→ **Given request**
Copy each of the following entries word for word, keeping every line unchanged and in its original order.

→ **Exercise materials**

·····

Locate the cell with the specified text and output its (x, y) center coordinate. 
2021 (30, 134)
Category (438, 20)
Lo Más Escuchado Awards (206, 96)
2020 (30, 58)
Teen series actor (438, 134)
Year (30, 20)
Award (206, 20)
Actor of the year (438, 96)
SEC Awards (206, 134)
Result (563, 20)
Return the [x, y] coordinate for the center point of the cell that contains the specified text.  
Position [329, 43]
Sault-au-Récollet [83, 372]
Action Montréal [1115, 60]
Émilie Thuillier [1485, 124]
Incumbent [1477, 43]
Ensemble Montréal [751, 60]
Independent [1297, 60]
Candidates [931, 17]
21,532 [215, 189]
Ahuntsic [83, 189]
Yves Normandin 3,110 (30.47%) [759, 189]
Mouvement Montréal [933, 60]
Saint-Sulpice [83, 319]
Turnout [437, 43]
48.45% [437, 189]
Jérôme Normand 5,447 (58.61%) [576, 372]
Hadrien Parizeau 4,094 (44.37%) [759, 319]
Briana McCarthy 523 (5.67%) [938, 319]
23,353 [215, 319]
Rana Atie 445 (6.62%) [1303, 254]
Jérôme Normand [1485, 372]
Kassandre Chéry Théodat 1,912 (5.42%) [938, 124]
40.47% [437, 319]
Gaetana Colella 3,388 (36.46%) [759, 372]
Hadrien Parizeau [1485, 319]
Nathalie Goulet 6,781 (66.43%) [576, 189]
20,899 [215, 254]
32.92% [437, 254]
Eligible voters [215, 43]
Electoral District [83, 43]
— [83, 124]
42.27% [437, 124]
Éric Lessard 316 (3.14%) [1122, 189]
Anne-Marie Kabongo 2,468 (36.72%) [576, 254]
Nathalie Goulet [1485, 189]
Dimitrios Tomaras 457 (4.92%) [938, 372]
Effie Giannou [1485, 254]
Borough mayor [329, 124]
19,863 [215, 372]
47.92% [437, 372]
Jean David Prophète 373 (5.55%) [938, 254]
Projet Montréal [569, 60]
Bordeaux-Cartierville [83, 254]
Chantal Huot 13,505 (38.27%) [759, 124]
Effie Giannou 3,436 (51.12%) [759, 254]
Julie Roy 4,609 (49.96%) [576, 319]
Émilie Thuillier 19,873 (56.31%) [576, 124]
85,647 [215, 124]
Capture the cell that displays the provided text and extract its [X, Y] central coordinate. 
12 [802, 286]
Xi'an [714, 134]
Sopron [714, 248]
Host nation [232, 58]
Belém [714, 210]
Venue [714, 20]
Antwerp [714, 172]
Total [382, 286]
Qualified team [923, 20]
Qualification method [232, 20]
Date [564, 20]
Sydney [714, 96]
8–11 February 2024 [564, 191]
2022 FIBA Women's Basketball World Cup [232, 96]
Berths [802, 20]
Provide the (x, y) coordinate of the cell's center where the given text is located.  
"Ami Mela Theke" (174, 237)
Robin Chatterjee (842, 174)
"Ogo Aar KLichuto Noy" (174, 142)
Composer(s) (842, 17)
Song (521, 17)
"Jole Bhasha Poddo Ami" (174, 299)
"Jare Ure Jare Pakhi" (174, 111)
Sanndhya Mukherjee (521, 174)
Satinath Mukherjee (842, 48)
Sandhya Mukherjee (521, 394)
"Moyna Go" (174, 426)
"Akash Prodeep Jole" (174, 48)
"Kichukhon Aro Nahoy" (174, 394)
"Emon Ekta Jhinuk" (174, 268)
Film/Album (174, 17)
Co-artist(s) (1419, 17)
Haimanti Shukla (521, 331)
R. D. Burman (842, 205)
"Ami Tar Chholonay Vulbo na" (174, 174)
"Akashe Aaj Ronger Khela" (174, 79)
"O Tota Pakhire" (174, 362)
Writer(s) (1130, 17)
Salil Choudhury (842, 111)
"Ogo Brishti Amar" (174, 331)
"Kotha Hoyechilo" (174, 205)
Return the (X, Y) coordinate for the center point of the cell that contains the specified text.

·····

→ **Answer to this task**
Locate the cell with the specified text and output its (x, y) center coordinate. 
2021 (30, 134)
Category (438, 20)
Lo Más Escuchado Awards (206, 96)
2020 (30, 58)
Teen series actor (438, 134)
Year (30, 20)
Award (206, 20)
Actor of the year (438, 96)
SEC Awards (206, 134)
Result (563, 20)
Return the [x, y] coordinate for the center point of the cell that contains the specified text.  
Position [329, 43]
Sault-au-Récollet [83, 372]
Action Montréal [1115, 60]
Émilie Thuillier [1485, 124]
Incumbent [1477, 43]
Ensemble Montréal [751, 60]
Independent [1297, 60]
Candidates [931, 17]
21,532 [215, 189]
Ahuntsic [83, 189]
Yves Normandin 3,110 (30.47%) [759, 189]
Mouvement Montréal [933, 60]
Saint-Sulpice [83, 319]
Turnout [437, 43]
48.45% [437, 189]
Jérôme Normand 5,447 (58.61%) [576, 372]
Hadrien Parizeau 4,094 (44.37%) [759, 319]
Briana McCarthy 523 (5.67%) [938, 319]
23,353 [215, 319]
Rana Atie 445 (6.62%) [1303, 254]
Jérôme Normand [1485, 372]
Kassandre Chéry Théodat 1,912 (5.42%) [938, 124]
40.47% [437, 319]
Gaetana Colella 3,388 (36.46%) [759, 372]
Hadrien Parizeau [1485, 319]
Nathalie Goulet 6,781 (66.43%) [576, 189]
20,899 [215, 254]
32.92% [437, 254]
Eligible voters [215, 43]
Electoral District [83, 43]
— [83, 124]
42.27% [437, 124]
Éric Lessard 316 (3.14%) [1122, 189]
Anne-Marie Kabongo 2,468 (36.72%) [576, 254]
Nathalie Goulet [1485, 189]
Dimitrios Tomaras 457 (4.92%) [938, 372]
Effie Giannou [1485, 254]
Borough mayor [329, 124]
19,863 [215, 372]
47.92% [437, 372]
Jean David Prophète 373 (5.55%) [938, 254]
Projet Montréal [569, 60]
Bordeaux-Cartierville [83, 254]
Chantal Huot 13,505 (38.27%) [759, 124]
Effie Giannou 3,436 (51.12%) [759, 254]
Julie Roy 4,609 (49.96%) [576, 319]
Émilie Thuillier 19,873 (56.31%) [576, 124]
85,647 [215, 124]
Capture the cell that displays the provided text and extract its [X, Y] central coordinate. 
12 [802, 286]
Xi'an [714, 134]
Sopron [714, 248]
Host nation [232, 58]
Belém [714, 210]
Venue [714, 20]
Antwerp [714, 172]
Total [382, 286]
Qualified team [923, 20]
Qualification method [232, 20]
Date [564, 20]
Sydney [714, 96]
8–11 February 2024 [564, 191]
2022 FIBA Women's Basketball World Cup [232, 96]
Berths [802, 20]
Provide the (x, y) coordinate of the cell's center where the given text is located.  
"Ami Mela Theke" (174, 237)
Robin Chatterjee (842, 174)
"Ogo Aar KLichuto Noy" (174, 142)
Composer(s) (842, 17)
Song (521, 17)
"Jole Bhasha Poddo Ami" (174, 299)
"Jare Ure Jare Pakhi" (174, 111)
Sanndhya Mukherjee (521, 174)
Satinath Mukherjee (842, 48)
Sandhya Mukherjee (521, 394)
"Moyna Go" (174, 426)
"Akash Prodeep Jole" (174, 48)
"Kichukhon Aro Nahoy" (174, 394)
"Emon Ekta Jhinuk" (174, 268)
Film/Album (174, 17)
Co-artist(s) (1419, 17)
Haimanti Shukla (521, 331)
R. D. Burman (842, 205)
"Ami Tar Chholonay Vulbo na" (174, 174)
"Akashe Aaj Ronger Khela" (174, 79)
"O Tota Pakhire" (174, 362)
Writer(s) (1130, 17)
Salil Choudhury (842, 111)
"Ogo Brishti Amar" (174, 331)
"Kotha Hoyechilo" (174, 205)
Return the (X, Y) coordinate for the center point of the cell that contains the specified text.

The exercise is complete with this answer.